(Before-and-after object lists)
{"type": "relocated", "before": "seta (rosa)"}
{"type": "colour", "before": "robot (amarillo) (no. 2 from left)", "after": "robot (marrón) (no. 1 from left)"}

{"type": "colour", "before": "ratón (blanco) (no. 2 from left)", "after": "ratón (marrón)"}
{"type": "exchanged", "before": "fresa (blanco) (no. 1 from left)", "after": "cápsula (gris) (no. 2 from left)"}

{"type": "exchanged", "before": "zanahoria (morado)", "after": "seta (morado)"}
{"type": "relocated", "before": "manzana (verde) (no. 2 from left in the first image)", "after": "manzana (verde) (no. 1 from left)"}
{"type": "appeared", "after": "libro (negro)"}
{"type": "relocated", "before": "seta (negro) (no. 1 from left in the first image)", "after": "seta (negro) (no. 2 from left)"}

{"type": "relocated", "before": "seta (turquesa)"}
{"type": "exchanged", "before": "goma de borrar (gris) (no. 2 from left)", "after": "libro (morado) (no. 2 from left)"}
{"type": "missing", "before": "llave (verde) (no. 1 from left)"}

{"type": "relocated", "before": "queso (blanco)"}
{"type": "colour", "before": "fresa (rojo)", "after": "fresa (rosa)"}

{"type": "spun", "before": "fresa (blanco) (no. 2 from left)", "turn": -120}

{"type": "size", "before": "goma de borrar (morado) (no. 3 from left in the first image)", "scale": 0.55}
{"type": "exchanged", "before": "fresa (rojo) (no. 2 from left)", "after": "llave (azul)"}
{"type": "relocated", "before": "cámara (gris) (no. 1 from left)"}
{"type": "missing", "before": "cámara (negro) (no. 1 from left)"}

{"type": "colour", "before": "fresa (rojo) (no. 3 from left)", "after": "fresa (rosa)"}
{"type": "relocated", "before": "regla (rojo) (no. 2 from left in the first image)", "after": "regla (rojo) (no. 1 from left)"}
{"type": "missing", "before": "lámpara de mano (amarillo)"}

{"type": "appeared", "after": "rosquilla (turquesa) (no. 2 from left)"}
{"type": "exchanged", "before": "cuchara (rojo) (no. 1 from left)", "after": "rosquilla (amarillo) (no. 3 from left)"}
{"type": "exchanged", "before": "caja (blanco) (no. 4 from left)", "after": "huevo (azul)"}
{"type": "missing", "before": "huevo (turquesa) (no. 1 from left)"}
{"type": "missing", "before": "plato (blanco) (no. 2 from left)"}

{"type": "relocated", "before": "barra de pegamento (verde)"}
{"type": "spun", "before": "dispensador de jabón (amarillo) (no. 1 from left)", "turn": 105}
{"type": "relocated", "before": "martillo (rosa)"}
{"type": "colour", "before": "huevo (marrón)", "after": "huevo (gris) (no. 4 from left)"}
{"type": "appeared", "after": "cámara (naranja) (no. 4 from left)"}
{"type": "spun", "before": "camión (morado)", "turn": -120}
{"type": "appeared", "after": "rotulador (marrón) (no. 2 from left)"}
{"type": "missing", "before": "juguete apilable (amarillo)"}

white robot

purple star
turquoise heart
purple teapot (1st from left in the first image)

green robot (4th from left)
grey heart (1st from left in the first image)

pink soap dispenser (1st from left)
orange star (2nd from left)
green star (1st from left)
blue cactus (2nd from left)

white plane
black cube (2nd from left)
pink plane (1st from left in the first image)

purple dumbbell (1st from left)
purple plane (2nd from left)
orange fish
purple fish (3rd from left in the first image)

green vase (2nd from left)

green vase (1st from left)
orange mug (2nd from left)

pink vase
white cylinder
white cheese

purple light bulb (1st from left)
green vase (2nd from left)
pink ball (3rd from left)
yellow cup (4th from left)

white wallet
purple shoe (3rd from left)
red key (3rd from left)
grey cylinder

**What you are asked to do:** Return exactly the lines from the line bearing "white cylinder" to the end of the records, inclusive of both; include no other lines.

**Task response:**
white cylinder
white cheese

purple light bulb (1st from left)
green vase (2nd from left)
pink ball (3rd from left)
yellow cup (4th from left)

white wallet
purple shoe (3rd from left)
red key (3rd from left)
grey cylinder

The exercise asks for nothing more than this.